[Start of Attachment]

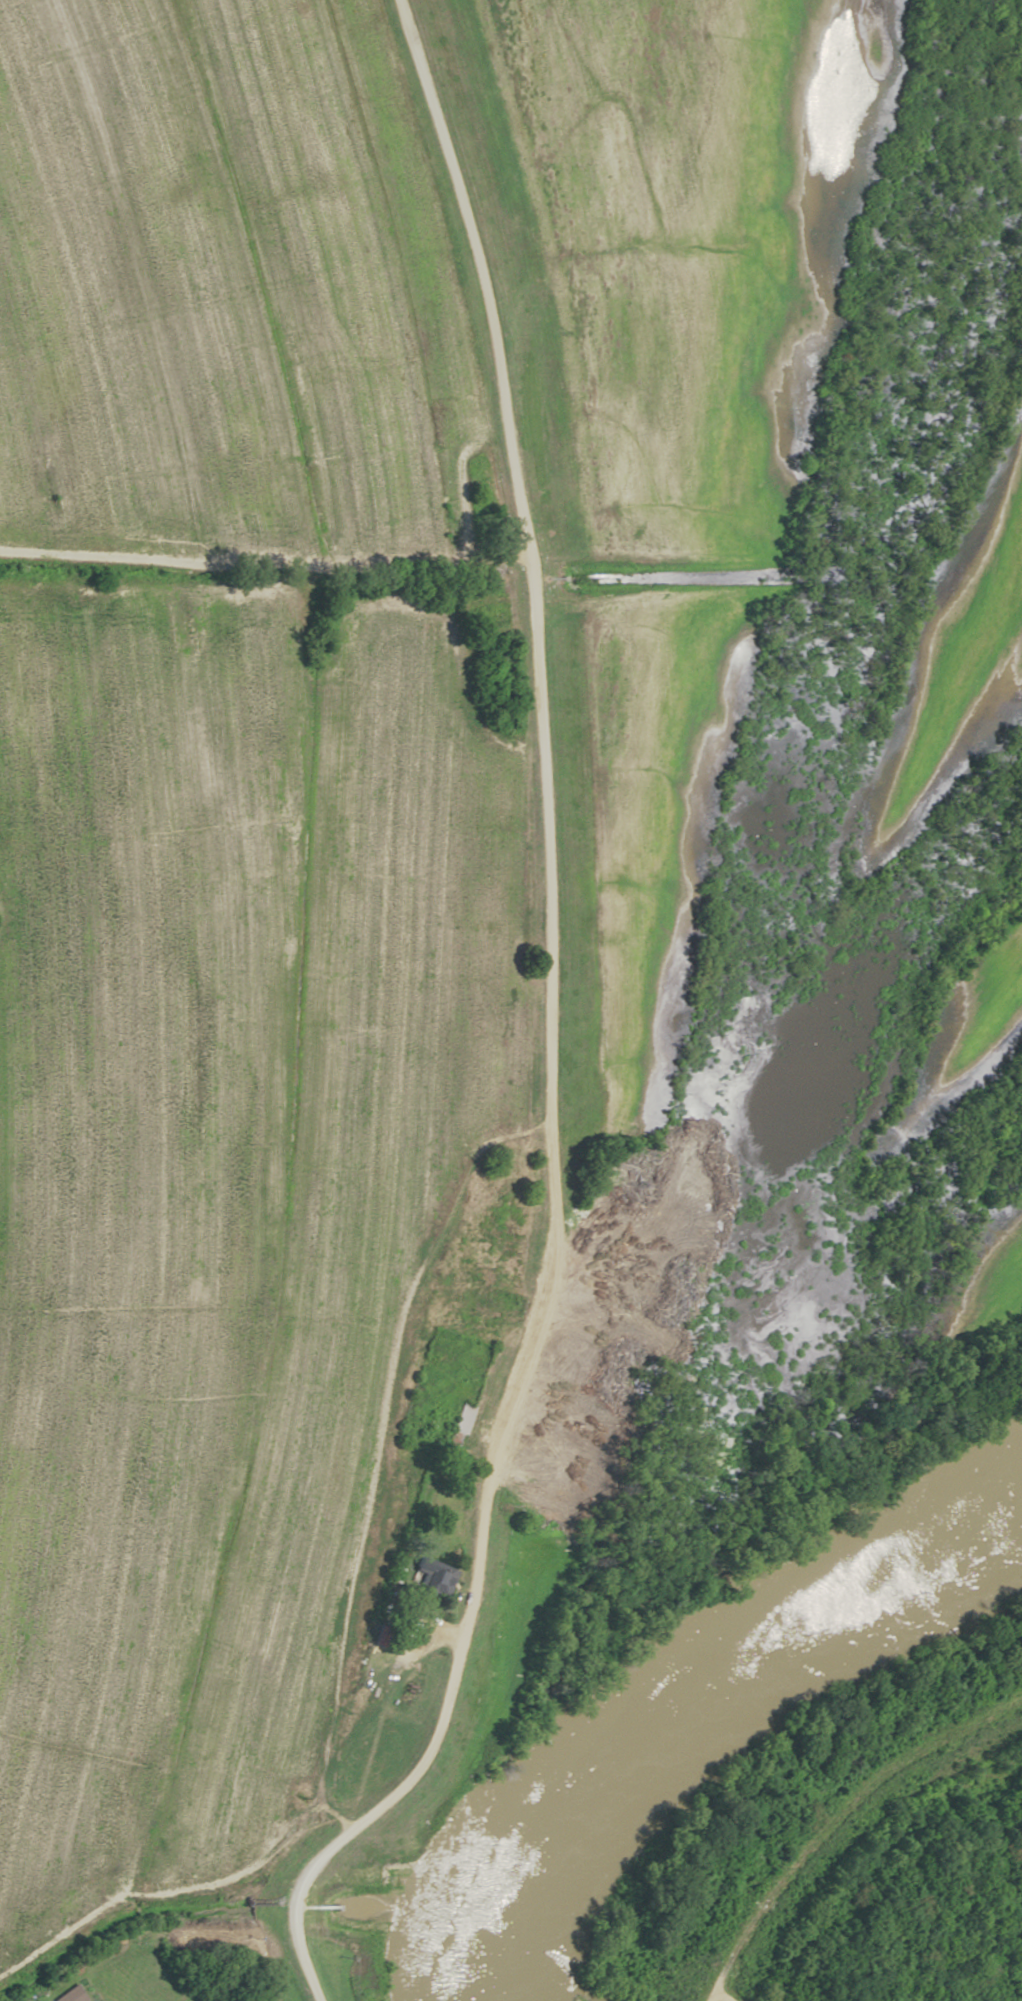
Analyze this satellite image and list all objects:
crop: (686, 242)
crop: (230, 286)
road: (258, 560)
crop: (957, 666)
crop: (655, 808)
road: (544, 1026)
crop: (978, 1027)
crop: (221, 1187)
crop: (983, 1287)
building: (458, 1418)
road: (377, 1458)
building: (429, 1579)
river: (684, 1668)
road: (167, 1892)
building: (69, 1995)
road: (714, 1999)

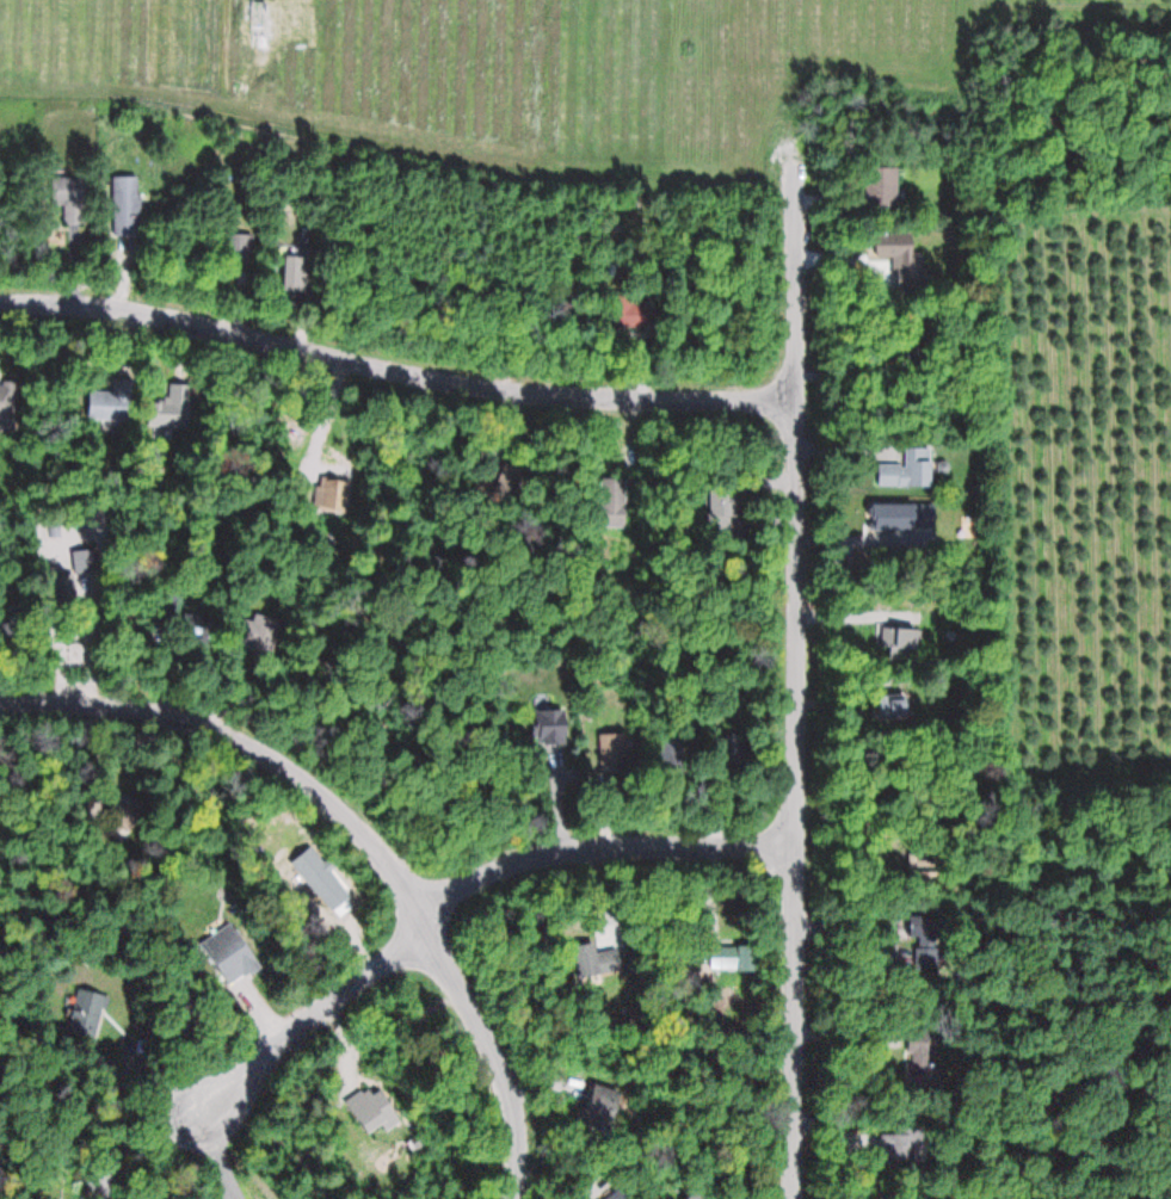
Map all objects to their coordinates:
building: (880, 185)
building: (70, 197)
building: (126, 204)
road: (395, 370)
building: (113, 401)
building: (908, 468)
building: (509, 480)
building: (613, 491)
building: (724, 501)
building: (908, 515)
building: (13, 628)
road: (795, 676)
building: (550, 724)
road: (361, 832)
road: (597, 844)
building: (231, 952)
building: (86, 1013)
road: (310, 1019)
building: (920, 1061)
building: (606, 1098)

[End of Attachment]

Problem: Only this range is to be output: the line that contains "Map all objects" through the last line of the records above, both inclusive.

Solved problem:
Map all objects to their coordinates:
building: (880, 185)
building: (70, 197)
building: (126, 204)
road: (395, 370)
building: (113, 401)
building: (908, 468)
building: (509, 480)
building: (613, 491)
building: (724, 501)
building: (908, 515)
building: (13, 628)
road: (795, 676)
building: (550, 724)
road: (361, 832)
road: (597, 844)
building: (231, 952)
building: (86, 1013)
road: (310, 1019)
building: (920, 1061)
building: (606, 1098)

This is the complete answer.